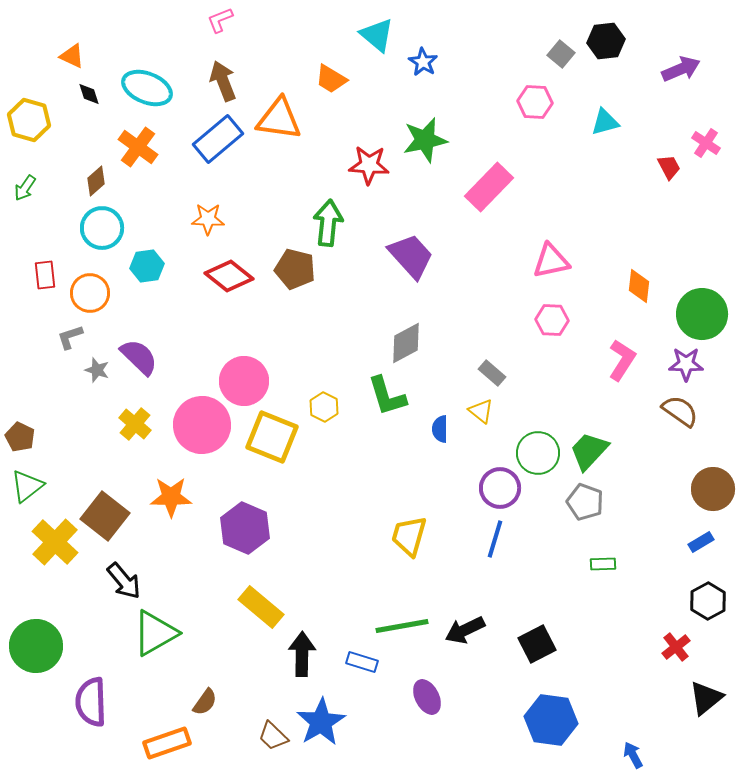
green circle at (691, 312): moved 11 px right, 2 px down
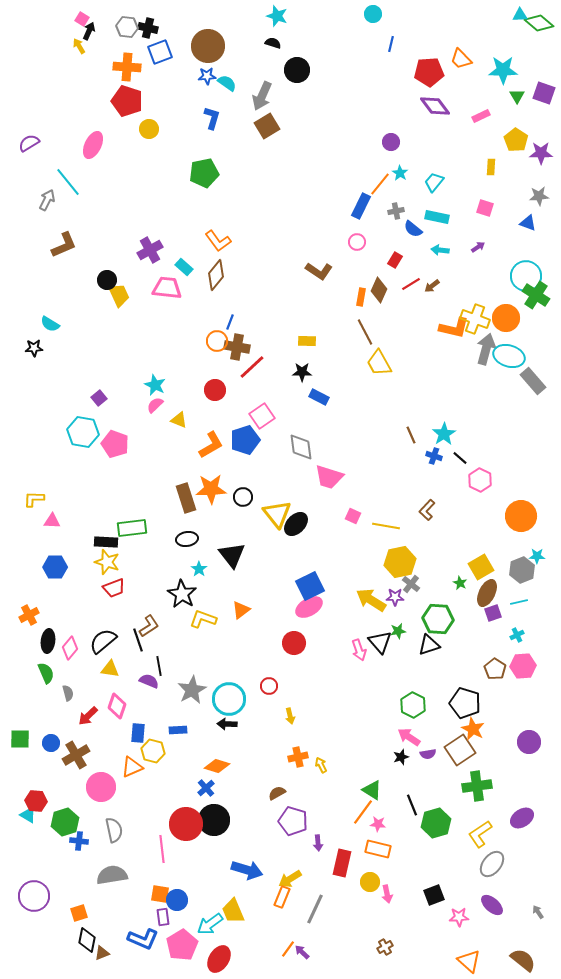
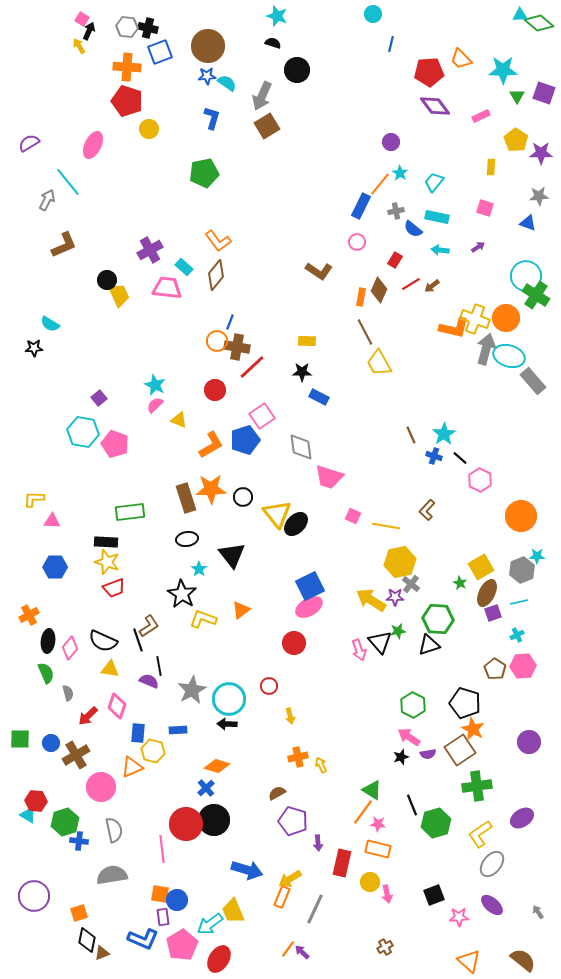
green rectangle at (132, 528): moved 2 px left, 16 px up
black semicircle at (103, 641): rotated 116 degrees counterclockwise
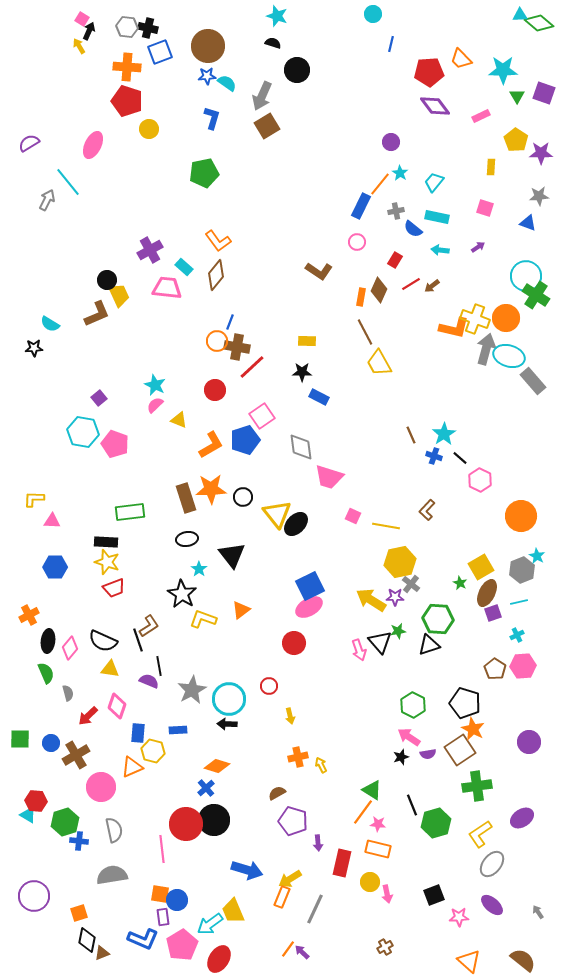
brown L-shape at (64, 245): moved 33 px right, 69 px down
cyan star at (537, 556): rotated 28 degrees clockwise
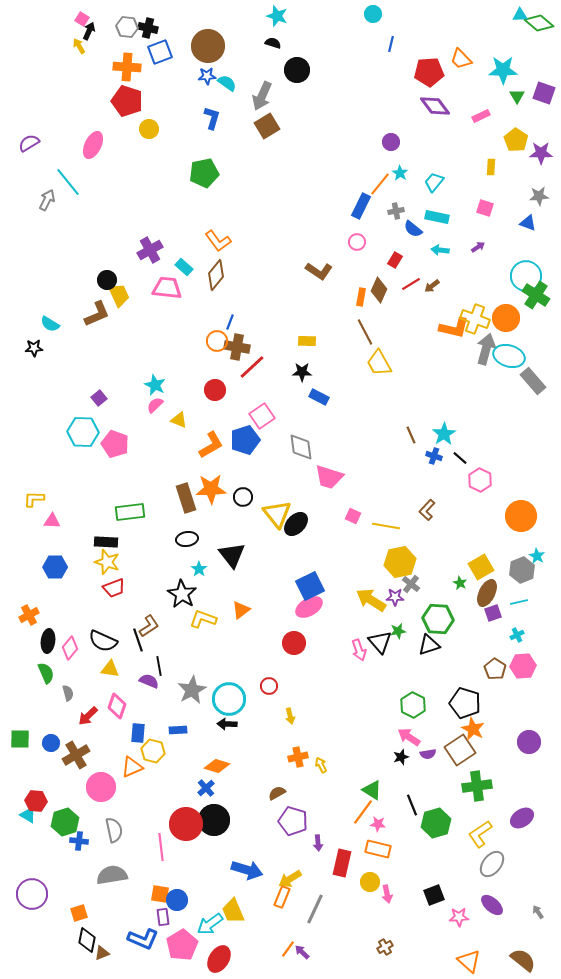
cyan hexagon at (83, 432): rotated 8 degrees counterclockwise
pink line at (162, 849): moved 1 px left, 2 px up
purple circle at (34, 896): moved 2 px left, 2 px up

********

**Direction:**
Please pick out each line above that contains the word "degrees", treating uppercase and lowercase as different.

**Finished answer:**
black semicircle at (103, 641): rotated 116 degrees counterclockwise
cyan star at (537, 556): rotated 28 degrees clockwise
cyan hexagon at (83, 432): rotated 8 degrees counterclockwise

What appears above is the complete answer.